[Your objective]: Beginning with the line that has "(438, 96) = (300, 195): grey", please write out each remaining line of the listing below, word for word.

═══ Dataset excerpt ═══

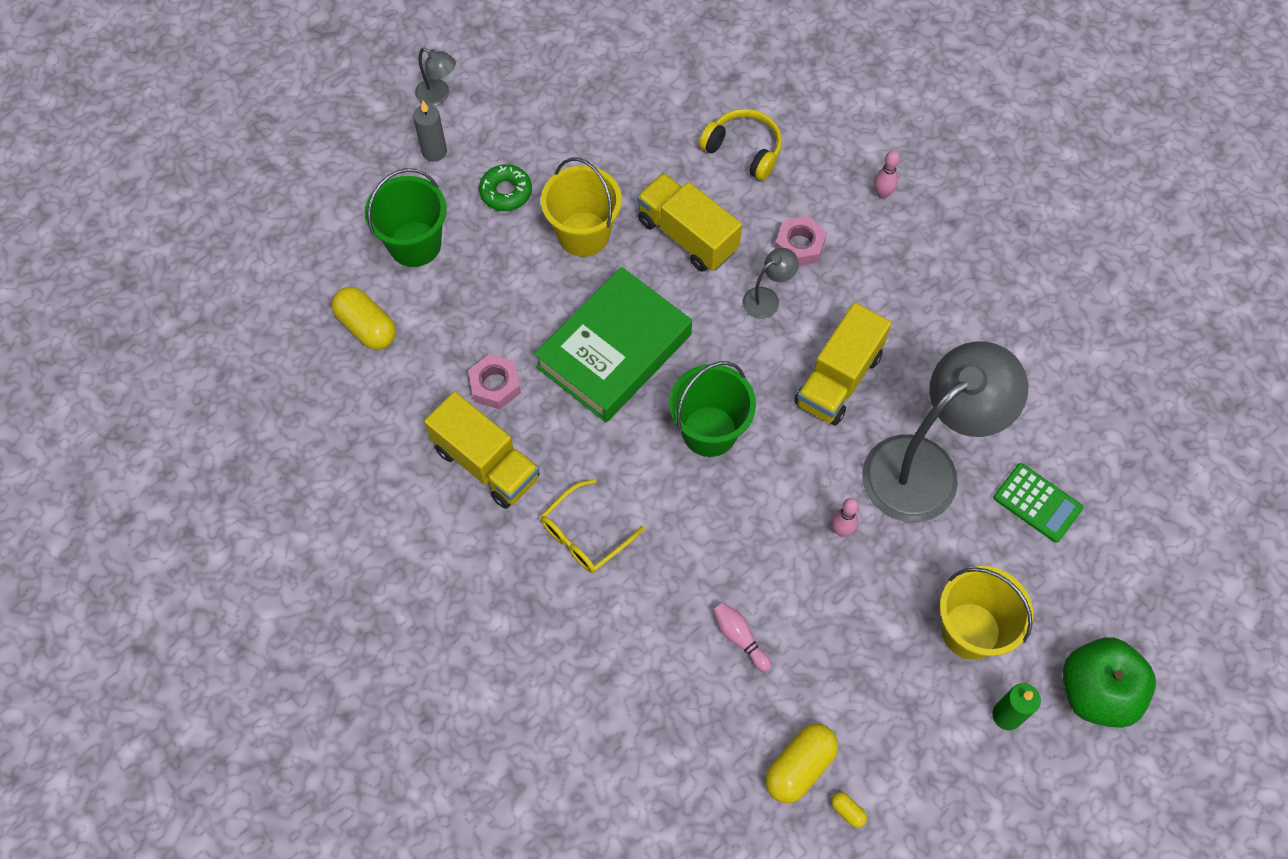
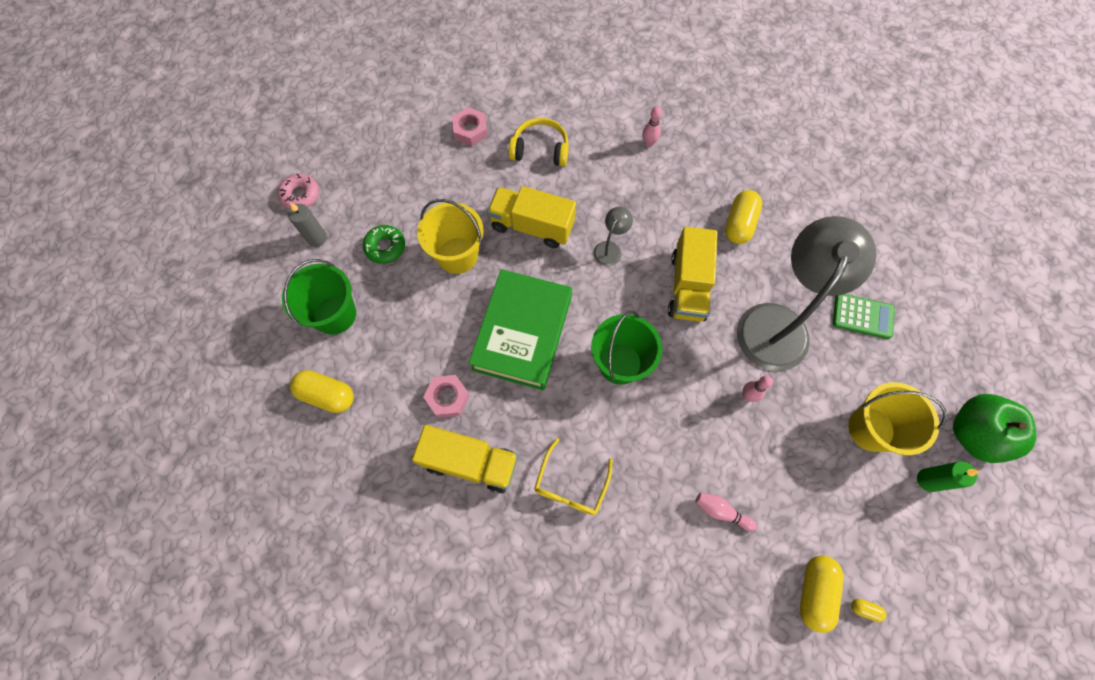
camera: 25 degrees left, 5 degrees up
(438, 96) = (300, 195): grey lamp -> pink donut
(799, 245) = (612, 202): pink nut -> pink nut (470, 130)
(943, 334) = (739, 224): none -> yellow capsule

═══

[Task result]:
(438, 96) = (300, 195): grey lamp -> pink donut
(799, 245) = (612, 202): pink nut -> pink nut (470, 130)
(943, 334) = (739, 224): none -> yellow capsule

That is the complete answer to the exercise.